Directions for this task
Work through the entries below and report how many lines include "instances". The number alone is the answer.
** start of Entries provided **
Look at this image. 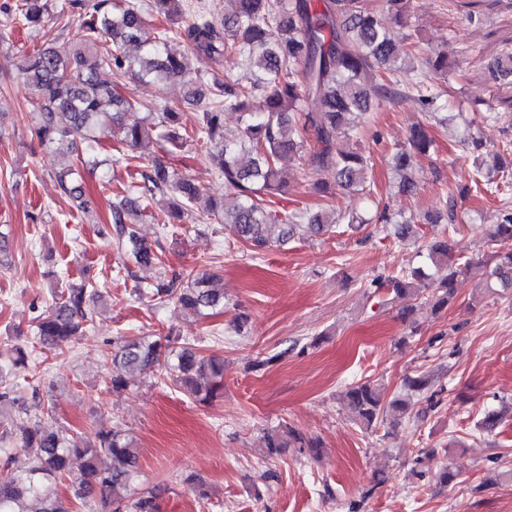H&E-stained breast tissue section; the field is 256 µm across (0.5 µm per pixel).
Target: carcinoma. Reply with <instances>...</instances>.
<instances>
[{"label": "carcinoma", "mask_w": 512, "mask_h": 512, "mask_svg": "<svg viewBox=\"0 0 512 512\" xmlns=\"http://www.w3.org/2000/svg\"><path fill=\"white\" fill-rule=\"evenodd\" d=\"M186 0H129L124 5L110 0H71L70 16L81 33L72 56L63 59L50 47L26 55L21 72L27 82L44 95L37 112V130L43 146L67 149L72 163L55 173L63 194L88 207L81 186L74 178L76 166L86 165V154L97 136L117 132L124 144L139 152L137 181L115 194L111 224L118 244L127 248L135 263L148 265L157 259L151 245L143 242L133 223L141 205H151L158 195L169 196V210L153 219L168 224L181 216L200 197L194 181L178 174L165 156L185 147L187 140L177 131L179 113L167 105L162 112H144L142 105L122 97L116 88L100 80L103 71L121 78L127 74L145 82L181 80L191 85L188 98H204L197 82L204 81L192 71L195 61L214 59L227 53L245 58L249 86L224 84V103L209 104L198 115V131L206 141L204 159L224 188L234 198L232 208L225 199L211 198L207 215L218 224H231L237 235L256 255L272 244H285L295 225L264 206L281 184L279 161L296 160L310 174L309 186L324 198L341 191L371 194L370 158L340 143L357 137L359 123L351 119L375 110L383 102L406 96L410 87L390 77L401 69L400 53L389 29L378 13L364 0H232L234 8L215 22L202 13L196 21L183 25ZM412 0H385L388 13L397 23L407 20ZM49 0H15L5 5L7 20L39 24L49 14ZM162 15L167 25L158 29L150 23L153 14ZM178 38L187 52L174 54L168 42ZM112 43V49L99 51L97 45ZM134 45L142 56L138 68L125 52ZM431 75H422L415 84L422 112L429 120L438 119L443 95L434 77L448 75V55L439 47H422ZM495 74L512 80V36L493 64ZM239 113L240 127L224 131V112ZM66 123L58 122V116ZM433 147L425 126L410 131L407 144L391 157L401 175V192L416 193L410 172L420 156ZM383 228H393L399 239L414 235V225L393 221L388 207L376 215ZM314 237L324 235L337 224L351 228L365 220L354 213L338 214L323 209L304 215ZM489 237L508 245L491 264L483 265L486 288H512V206L504 205L489 225ZM422 264L395 276L376 277L372 287L392 291L398 299H414L421 288L433 289V310L448 306L459 275L469 262L448 261V241H431L426 252H416ZM151 294L175 301L195 315L224 305V289L214 286L208 275L181 285L178 277L161 279ZM96 295L93 282L68 284L57 294L49 309L38 318L35 338L47 348L63 351L91 322L89 302ZM165 370L171 382L207 403L221 394L224 361L201 355L190 343L166 336L120 337L112 342V371L106 379L112 392L128 387L129 375ZM353 421L370 429L384 421L387 412L402 415L408 401L394 399L383 404L380 389L370 383L349 387L345 393ZM11 438L24 451L25 460L11 482L0 484V512H25L20 504L29 496L40 503L35 512H74L73 505L61 498L44 478H73L78 482L76 498L85 501L98 493L112 505V512H154L149 497L133 498L130 486L140 464L127 431L116 426L98 430L94 437L70 434L63 429H47L39 424L24 427L19 434L0 421V440ZM266 455L293 444L315 448L293 429L265 434Z\"/></svg>", "instance_id": "obj_1"}]
</instances>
** end of Entries provided **
Written reply
3